_Exercise data_
━━━━━━━━━━━━━━━━
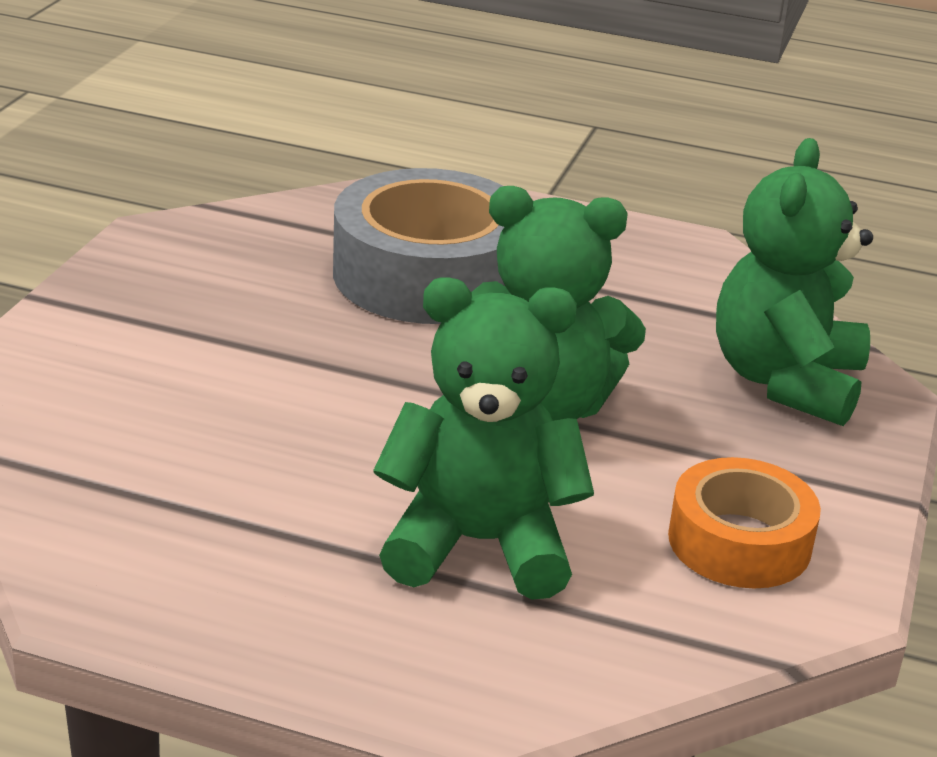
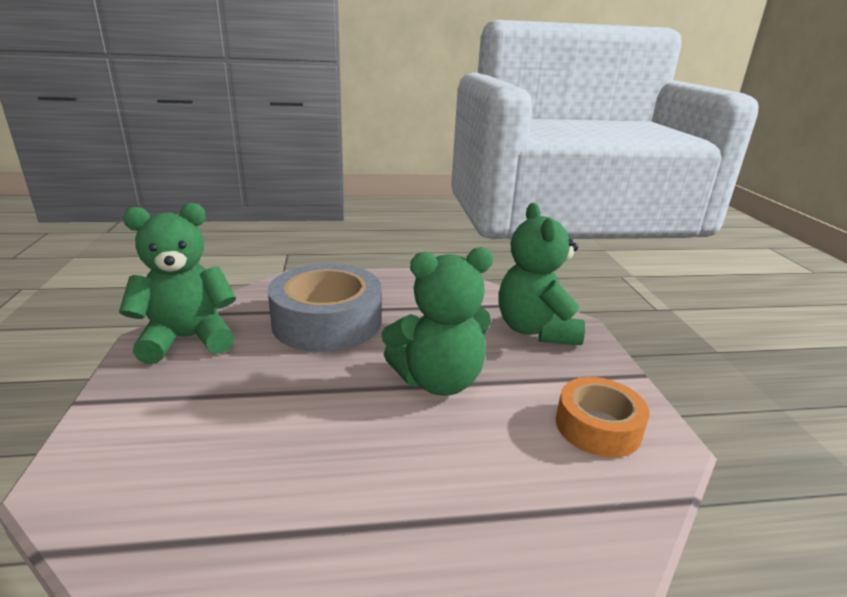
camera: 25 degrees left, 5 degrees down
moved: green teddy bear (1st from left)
━━━━━━━━━━━━━━━━
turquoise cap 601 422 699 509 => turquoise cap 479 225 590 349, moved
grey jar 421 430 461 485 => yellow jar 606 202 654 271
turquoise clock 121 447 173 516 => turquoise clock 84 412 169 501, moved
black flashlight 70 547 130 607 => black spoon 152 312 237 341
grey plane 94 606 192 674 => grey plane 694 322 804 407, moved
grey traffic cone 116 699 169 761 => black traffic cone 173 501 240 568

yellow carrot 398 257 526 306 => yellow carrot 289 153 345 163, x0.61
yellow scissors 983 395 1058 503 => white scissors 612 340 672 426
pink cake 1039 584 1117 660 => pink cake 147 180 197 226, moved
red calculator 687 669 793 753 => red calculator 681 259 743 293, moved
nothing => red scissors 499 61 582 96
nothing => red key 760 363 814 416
━━━━━━━━━━━━━━━━
_The task_
Look back at the entries above and repeat, unchanged, every line from the line holding "black flashlight 70" through the line holding "grey plane 94".

_Answer space_
black flashlight 70 547 130 607 => black spoon 152 312 237 341
grey plane 94 606 192 674 => grey plane 694 322 804 407, moved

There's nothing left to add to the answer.